Excerpted records:

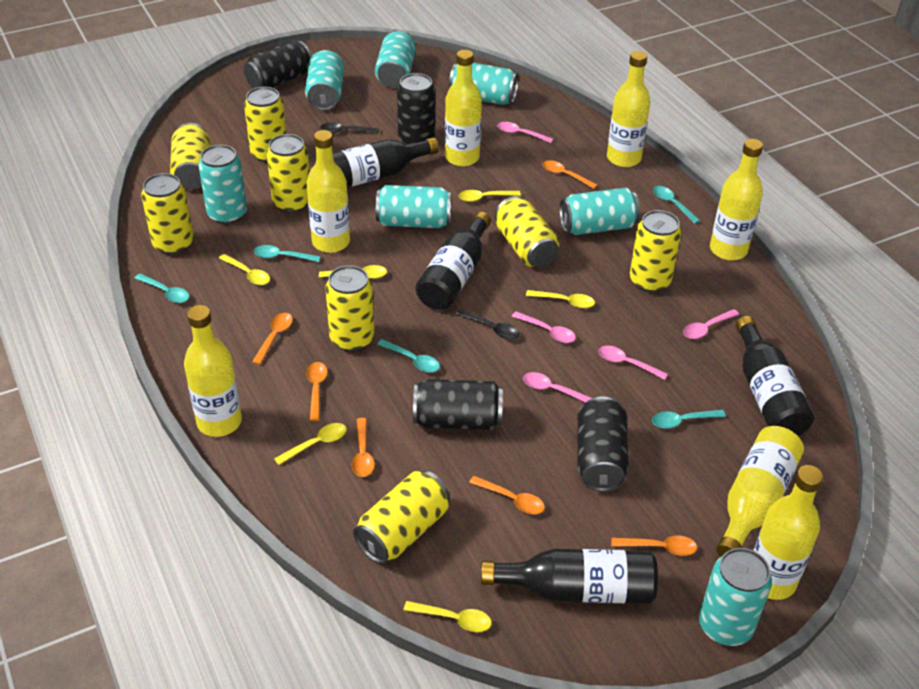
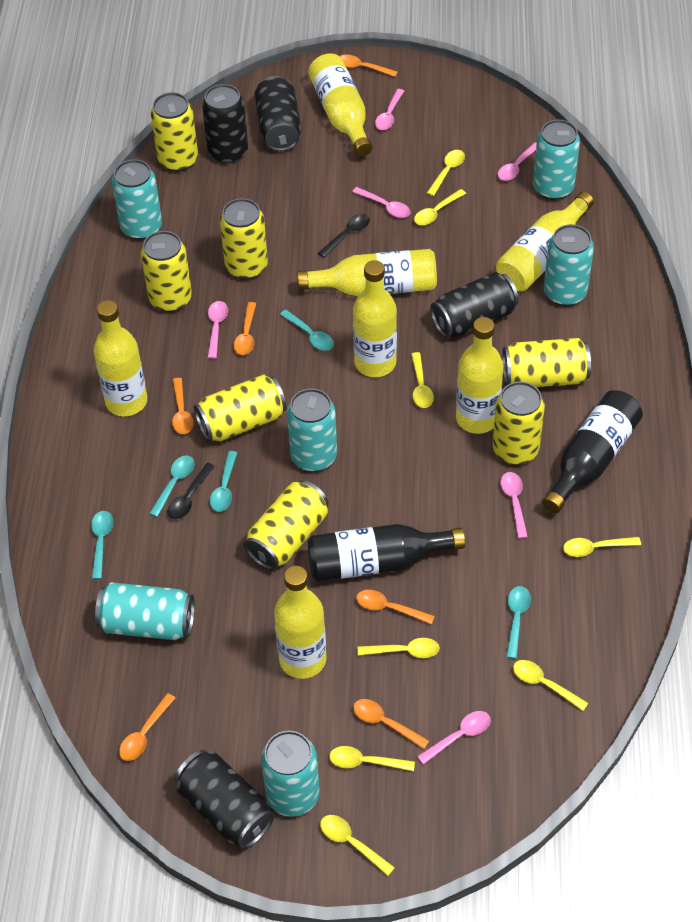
black bottle: 4 -> 2
pink spoon: 5 -> 6
turquoise can: 7 -> 6
yellow can: 8 -> 7
yellow spoon: 6 -> 8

Problem requirements: The entries are to be reproduced exactly, excluding any pictures they contain.

Exercise result:
black bottle: 4 -> 2
pink spoon: 5 -> 6
turquoise can: 7 -> 6
yellow can: 8 -> 7
yellow spoon: 6 -> 8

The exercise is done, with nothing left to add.